• Exercise details:
Return each entry word for word and skip its pictures.

--- Supplied material ---

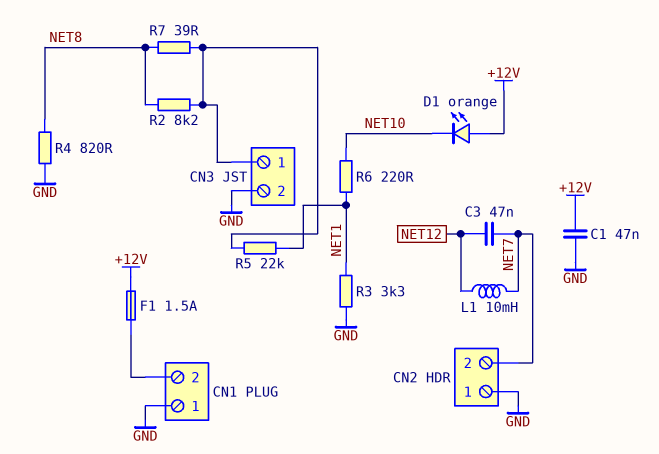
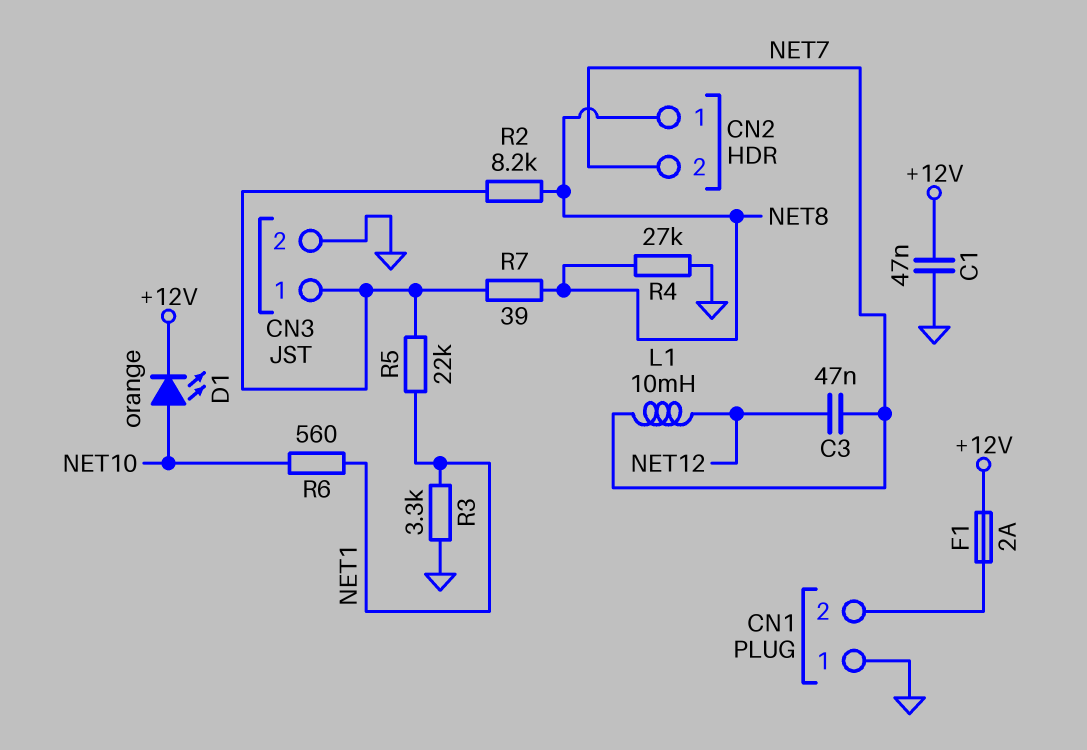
CN2 pin 1: GND -> NET8
D1: LED orange (A +12V, K NET10) -> LED orange (A NET10, K +12V)
F1: 1.5A (+12V, CN1/2) -> 2A (+12V, CN1/2)
R4: 820 (GND, NET8) -> 27k (GND, NET8)
R6: 220 (NET1, NET10) -> 560 (NET1, NET10)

---

• Answer to the problem:
CN2 pin 1: GND -> NET8
D1: LED orange (A +12V, K NET10) -> LED orange (A NET10, K +12V)
F1: 1.5A (+12V, CN1/2) -> 2A (+12V, CN1/2)
R4: 820 (GND, NET8) -> 27k (GND, NET8)
R6: 220 (NET1, NET10) -> 560 (NET1, NET10)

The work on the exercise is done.